RECORDS FOR THIS EXERCISE –
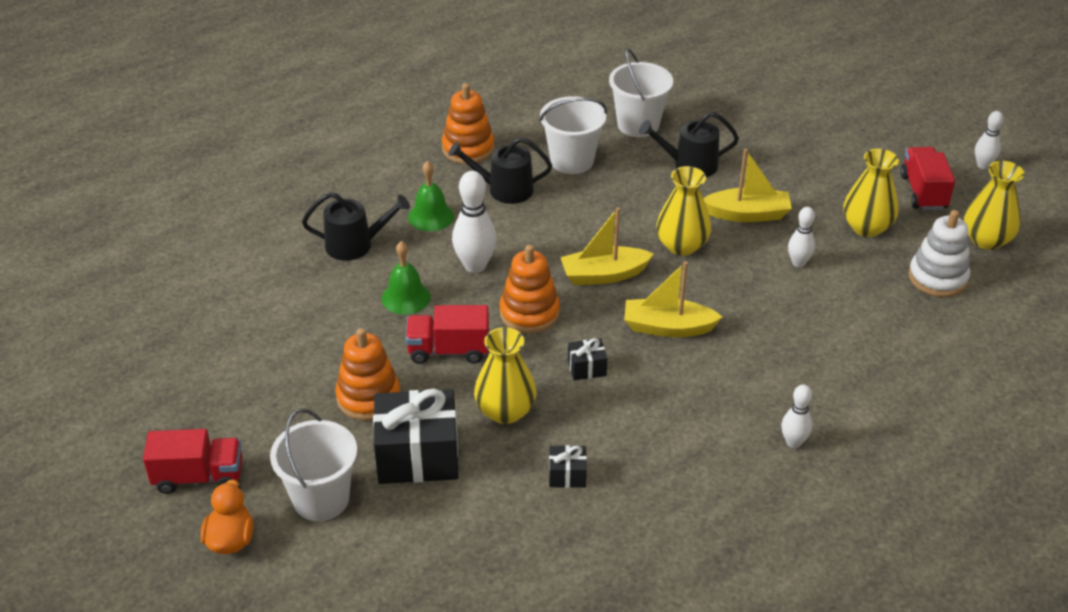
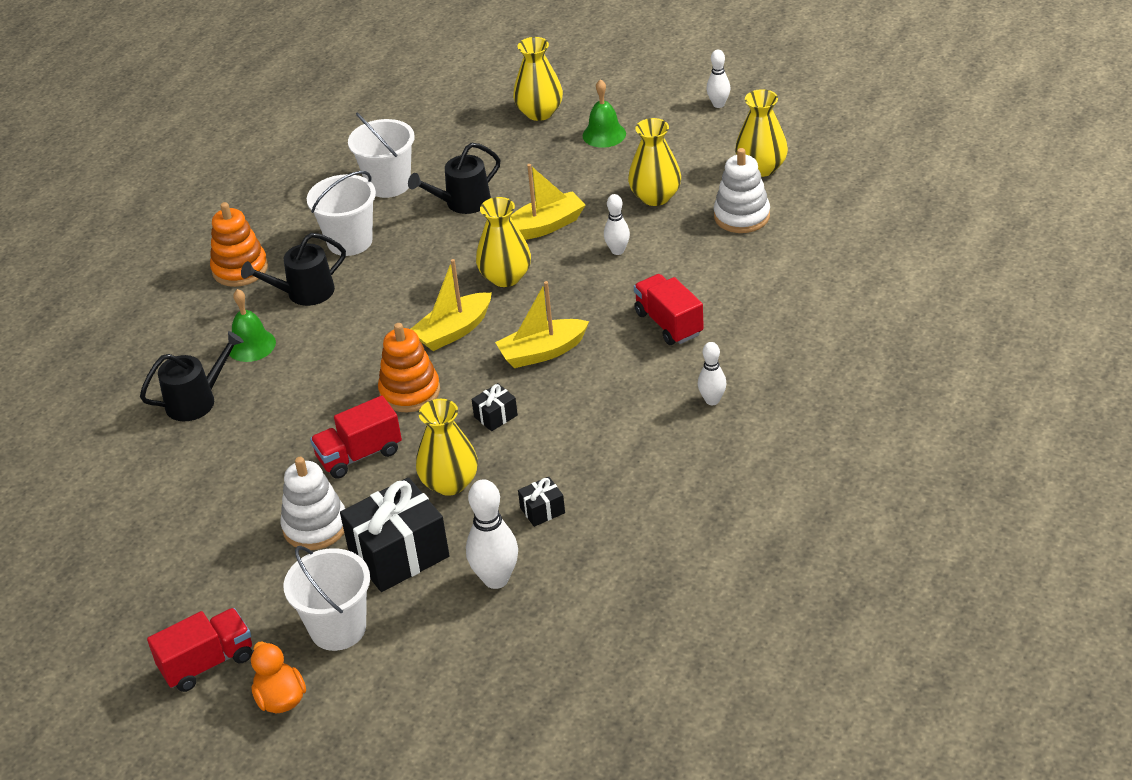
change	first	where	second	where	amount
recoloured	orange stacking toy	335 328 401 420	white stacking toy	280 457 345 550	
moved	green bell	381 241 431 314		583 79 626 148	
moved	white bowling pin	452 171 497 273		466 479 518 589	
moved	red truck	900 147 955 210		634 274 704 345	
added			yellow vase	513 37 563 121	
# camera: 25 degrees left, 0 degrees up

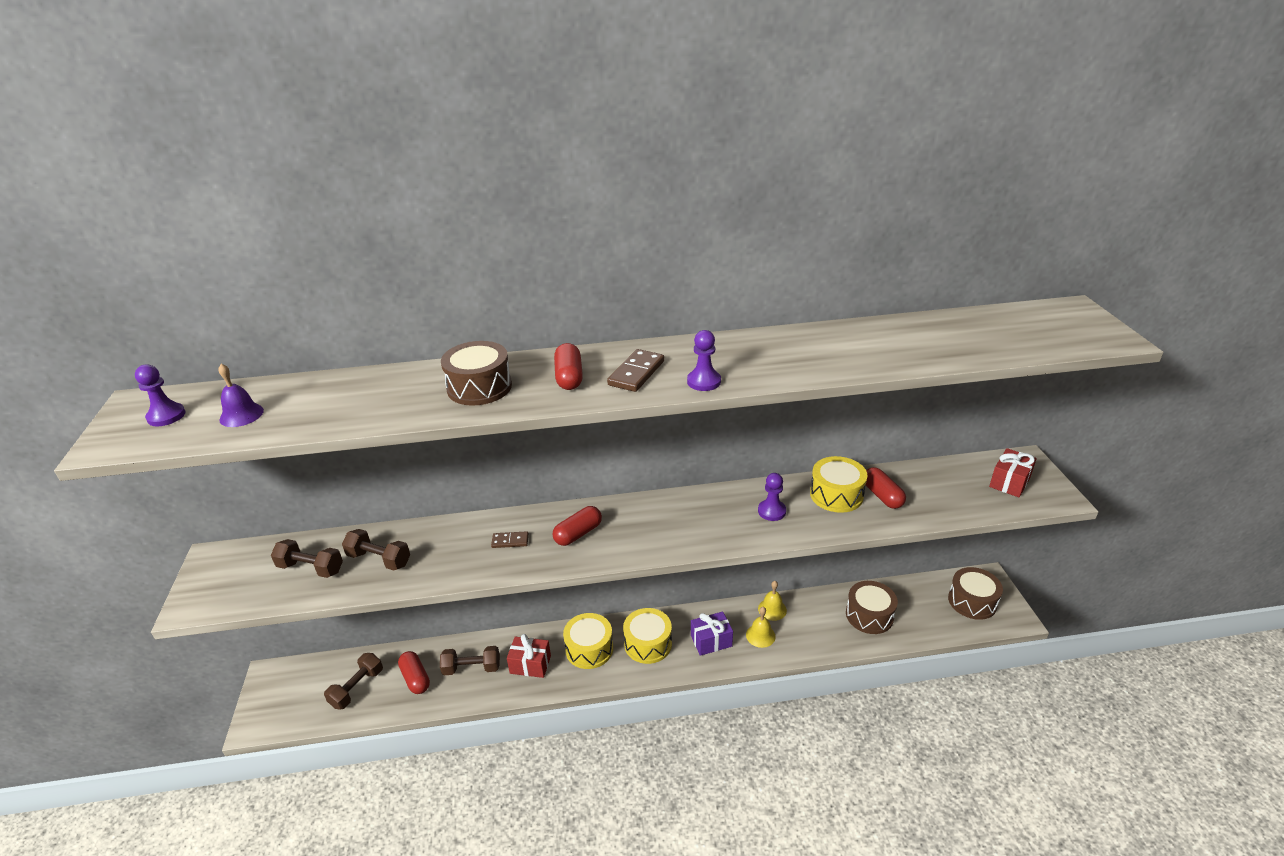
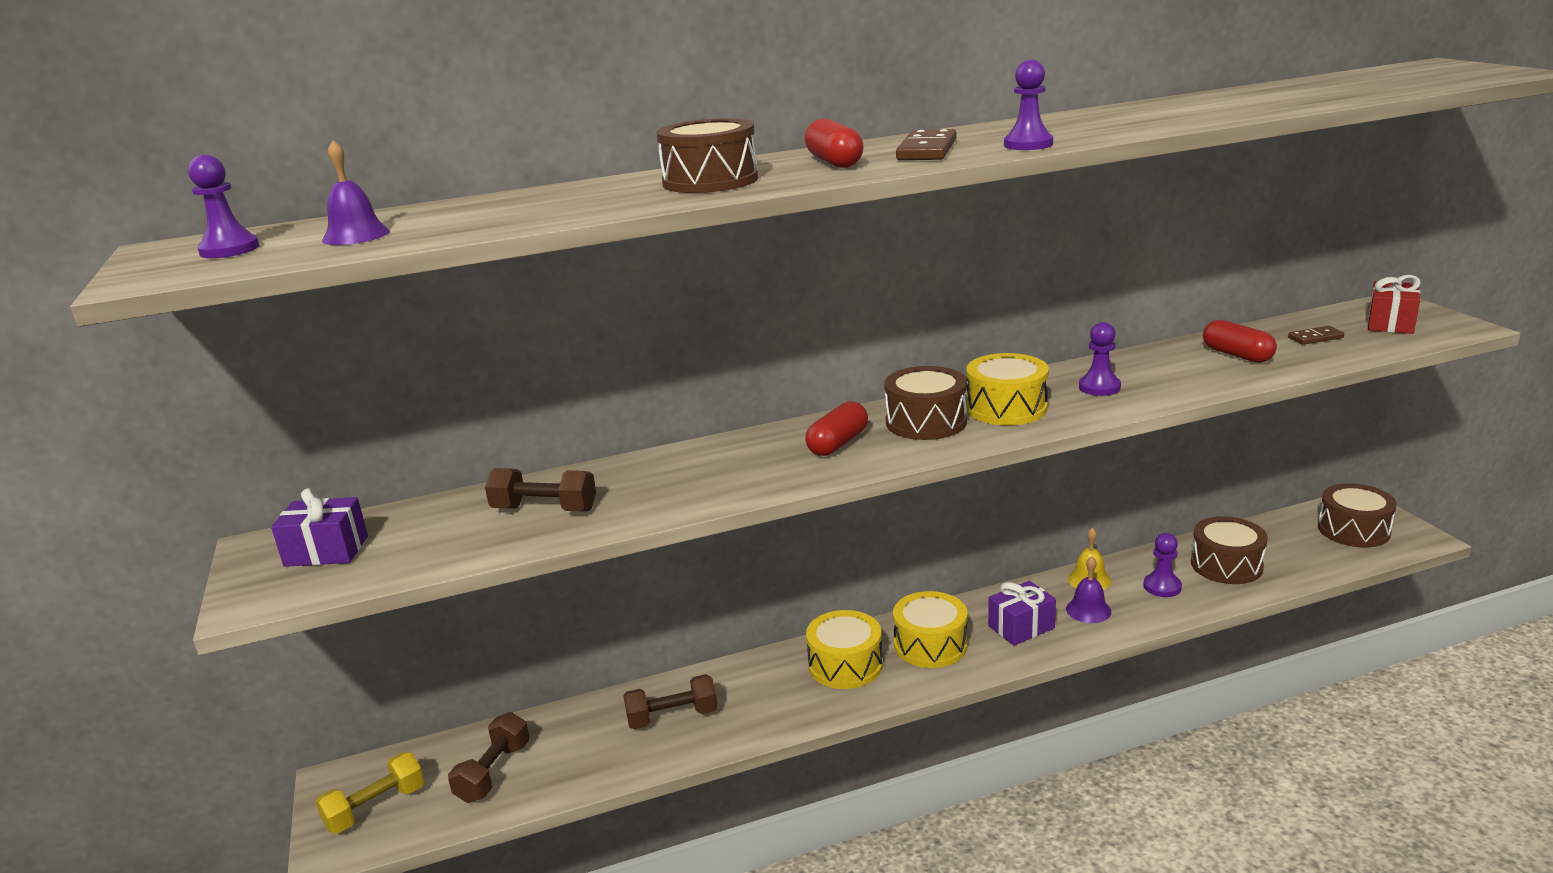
change	first	where	second	where	amount
removed	brown dumbbell	271 539 343 578			
removed	red capsule	398 651 430 694			
moved	brown domino	491 531 529 548		1288 326 1344 345	
removed	red gift	507 634 551 678			
recoloured	yellow bell	746 607 776 648	purple bell	1066 556 1111 623	
moved	yellow drum	810 456 868 513		966 353 1049 425	
added			purple gift	271 488 368 567	
added			yellow dumbbell	315 752 425 834	
added			brown drum	884 366 967 440	
added			purple pawn	1143 533 1182 597	
# camera: 10 degrees left, 10 degrees down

PROBLEM TO WORK ON – Give the listing above again in its entirety, exactly as written and free of images.

SOLUTION TO THE PROBLEM –
change	first	where	second	where	amount
recoloured	orange stacking toy	335 328 401 420	white stacking toy	280 457 345 550	
moved	green bell	381 241 431 314		583 79 626 148	
moved	white bowling pin	452 171 497 273		466 479 518 589	
moved	red truck	900 147 955 210		634 274 704 345	
added			yellow vase	513 37 563 121	
# camera: 25 degrees left, 0 degrees up

change	first	where	second	where	amount
removed	brown dumbbell	271 539 343 578			
removed	red capsule	398 651 430 694			
moved	brown domino	491 531 529 548		1288 326 1344 345	
removed	red gift	507 634 551 678			
recoloured	yellow bell	746 607 776 648	purple bell	1066 556 1111 623	
moved	yellow drum	810 456 868 513		966 353 1049 425	
added			purple gift	271 488 368 567	
added			yellow dumbbell	315 752 425 834	
added			brown drum	884 366 967 440	
added			purple pawn	1143 533 1182 597	
# camera: 10 degrees left, 10 degrees down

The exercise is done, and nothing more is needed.